-- ASSIGNMENT --
Every entry must be transcribed exactly as written.

Change listing data
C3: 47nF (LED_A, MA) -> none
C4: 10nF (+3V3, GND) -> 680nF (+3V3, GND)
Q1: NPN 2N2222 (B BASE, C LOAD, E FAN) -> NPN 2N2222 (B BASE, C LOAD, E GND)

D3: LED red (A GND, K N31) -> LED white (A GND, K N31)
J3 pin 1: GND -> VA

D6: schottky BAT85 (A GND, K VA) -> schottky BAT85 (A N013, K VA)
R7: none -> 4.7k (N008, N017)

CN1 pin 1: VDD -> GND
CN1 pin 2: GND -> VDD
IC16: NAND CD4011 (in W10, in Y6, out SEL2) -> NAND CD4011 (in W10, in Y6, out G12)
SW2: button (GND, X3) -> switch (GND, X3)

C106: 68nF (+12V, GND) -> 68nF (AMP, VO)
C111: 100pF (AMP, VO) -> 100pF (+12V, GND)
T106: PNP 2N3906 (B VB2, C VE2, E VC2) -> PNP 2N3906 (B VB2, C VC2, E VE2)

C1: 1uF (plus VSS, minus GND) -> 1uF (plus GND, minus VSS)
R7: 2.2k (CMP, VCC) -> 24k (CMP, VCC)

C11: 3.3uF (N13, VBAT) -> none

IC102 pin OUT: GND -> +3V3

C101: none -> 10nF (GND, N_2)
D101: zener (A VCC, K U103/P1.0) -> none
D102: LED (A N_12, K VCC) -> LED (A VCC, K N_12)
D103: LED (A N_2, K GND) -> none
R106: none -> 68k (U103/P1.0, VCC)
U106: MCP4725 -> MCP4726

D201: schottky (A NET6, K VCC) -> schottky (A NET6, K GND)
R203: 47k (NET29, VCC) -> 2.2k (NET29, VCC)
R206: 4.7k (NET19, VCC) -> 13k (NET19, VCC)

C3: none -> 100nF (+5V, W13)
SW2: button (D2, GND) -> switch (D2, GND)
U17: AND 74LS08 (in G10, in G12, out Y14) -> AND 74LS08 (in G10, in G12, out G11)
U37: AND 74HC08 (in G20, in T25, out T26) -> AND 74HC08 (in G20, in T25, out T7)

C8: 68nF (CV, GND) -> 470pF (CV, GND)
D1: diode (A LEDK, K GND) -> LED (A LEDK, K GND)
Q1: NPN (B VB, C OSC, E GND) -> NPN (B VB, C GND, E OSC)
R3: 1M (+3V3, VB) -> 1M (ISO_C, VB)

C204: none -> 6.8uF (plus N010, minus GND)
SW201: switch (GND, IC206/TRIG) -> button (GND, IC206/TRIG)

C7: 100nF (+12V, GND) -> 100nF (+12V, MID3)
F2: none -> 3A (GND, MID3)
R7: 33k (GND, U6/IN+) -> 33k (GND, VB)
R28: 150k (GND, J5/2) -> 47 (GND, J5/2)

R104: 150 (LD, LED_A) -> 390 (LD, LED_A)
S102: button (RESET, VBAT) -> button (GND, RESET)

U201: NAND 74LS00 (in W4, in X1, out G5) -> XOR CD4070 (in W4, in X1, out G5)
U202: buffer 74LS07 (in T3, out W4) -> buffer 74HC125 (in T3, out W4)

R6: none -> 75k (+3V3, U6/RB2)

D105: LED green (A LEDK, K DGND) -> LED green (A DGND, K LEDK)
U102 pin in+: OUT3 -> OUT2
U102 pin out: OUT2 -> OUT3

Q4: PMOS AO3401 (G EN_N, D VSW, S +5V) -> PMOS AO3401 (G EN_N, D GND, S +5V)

-- REPLY TO THE EXERCISE --
C3: 47nF (LED_A, MA) -> none
C4: 10nF (+3V3, GND) -> 680nF (+3V3, GND)
Q1: NPN 2N2222 (B BASE, C LOAD, E FAN) -> NPN 2N2222 (B BASE, C LOAD, E GND)

D3: LED red (A GND, K N31) -> LED white (A GND, K N31)
J3 pin 1: GND -> VA

D6: schottky BAT85 (A GND, K VA) -> schottky BAT85 (A N013, K VA)
R7: none -> 4.7k (N008, N017)

CN1 pin 1: VDD -> GND
CN1 pin 2: GND -> VDD
IC16: NAND CD4011 (in W10, in Y6, out SEL2) -> NAND CD4011 (in W10, in Y6, out G12)
SW2: button (GND, X3) -> switch (GND, X3)

C106: 68nF (+12V, GND) -> 68nF (AMP, VO)
C111: 100pF (AMP, VO) -> 100pF (+12V, GND)
T106: PNP 2N3906 (B VB2, C VE2, E VC2) -> PNP 2N3906 (B VB2, C VC2, E VE2)

C1: 1uF (plus VSS, minus GND) -> 1uF (plus GND, minus VSS)
R7: 2.2k (CMP, VCC) -> 24k (CMP, VCC)

C11: 3.3uF (N13, VBAT) -> none

IC102 pin OUT: GND -> +3V3

C101: none -> 10nF (GND, N_2)
D101: zener (A VCC, K U103/P1.0) -> none
D102: LED (A N_12, K VCC) -> LED (A VCC, K N_12)
D103: LED (A N_2, K GND) -> none
R106: none -> 68k (U103/P1.0, VCC)
U106: MCP4725 -> MCP4726

D201: schottky (A NET6, K VCC) -> schottky (A NET6, K GND)
R203: 47k (NET29, VCC) -> 2.2k (NET29, VCC)
R206: 4.7k (NET19, VCC) -> 13k (NET19, VCC)

C3: none -> 100nF (+5V, W13)
SW2: button (D2, GND) -> switch (D2, GND)
U17: AND 74LS08 (in G10, in G12, out Y14) -> AND 74LS08 (in G10, in G12, out G11)
U37: AND 74HC08 (in G20, in T25, out T26) -> AND 74HC08 (in G20, in T25, out T7)

C8: 68nF (CV, GND) -> 470pF (CV, GND)
D1: diode (A LEDK, K GND) -> LED (A LEDK, K GND)
Q1: NPN (B VB, C OSC, E GND) -> NPN (B VB, C GND, E OSC)
R3: 1M (+3V3, VB) -> 1M (ISO_C, VB)

C204: none -> 6.8uF (plus N010, minus GND)
SW201: switch (GND, IC206/TRIG) -> button (GND, IC206/TRIG)

C7: 100nF (+12V, GND) -> 100nF (+12V, MID3)
F2: none -> 3A (GND, MID3)
R7: 33k (GND, U6/IN+) -> 33k (GND, VB)
R28: 150k (GND, J5/2) -> 47 (GND, J5/2)

R104: 150 (LD, LED_A) -> 390 (LD, LED_A)
S102: button (RESET, VBAT) -> button (GND, RESET)

U201: NAND 74LS00 (in W4, in X1, out G5) -> XOR CD4070 (in W4, in X1, out G5)
U202: buffer 74LS07 (in T3, out W4) -> buffer 74HC125 (in T3, out W4)

R6: none -> 75k (+3V3, U6/RB2)

D105: LED green (A LEDK, K DGND) -> LED green (A DGND, K LEDK)
U102 pin in+: OUT3 -> OUT2
U102 pin out: OUT2 -> OUT3

Q4: PMOS AO3401 (G EN_N, D VSW, S +5V) -> PMOS AO3401 (G EN_N, D GND, S +5V)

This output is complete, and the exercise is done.